Task to complete:
Print every line of the listing below, starting with the line that holds "camera: 30 degrees right, 10 degrees up" and going on through the line that holds "(711, 214) = (663, 157): brown hammer -> none", both included, and print nothing else.

Working data:
=== Section Start ===

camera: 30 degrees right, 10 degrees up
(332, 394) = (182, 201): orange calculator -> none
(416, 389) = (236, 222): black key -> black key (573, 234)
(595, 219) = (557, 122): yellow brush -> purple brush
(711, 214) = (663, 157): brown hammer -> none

=== Section End ===
=== Section Start ===

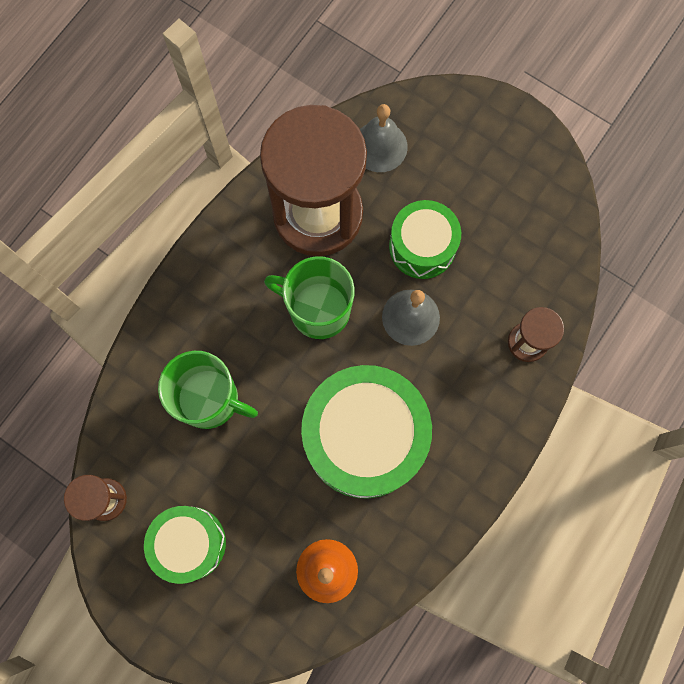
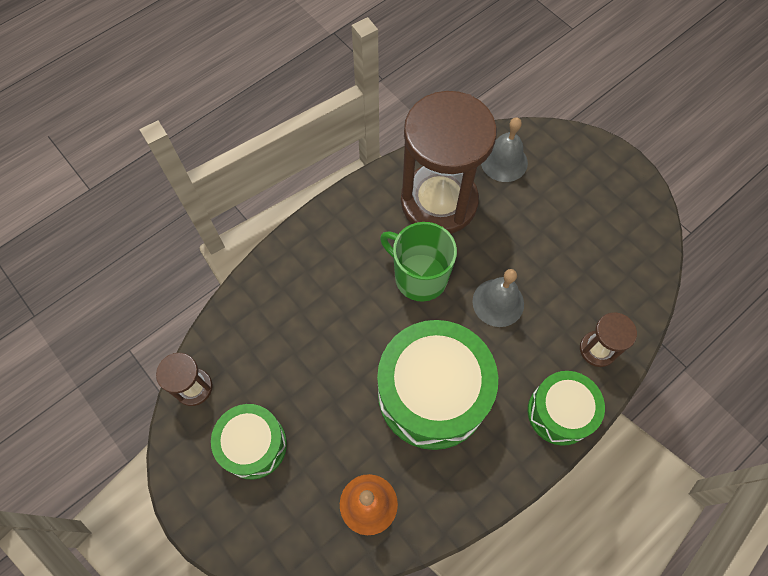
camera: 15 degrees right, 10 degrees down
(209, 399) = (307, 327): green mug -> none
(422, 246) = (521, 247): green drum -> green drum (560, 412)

=== Section End ===

Solution to this exercise:
camera: 30 degrees right, 10 degrees up
(332, 394) = (182, 201): orange calculator -> none
(416, 389) = (236, 222): black key -> black key (573, 234)
(595, 219) = (557, 122): yellow brush -> purple brush
(711, 214) = (663, 157): brown hammer -> none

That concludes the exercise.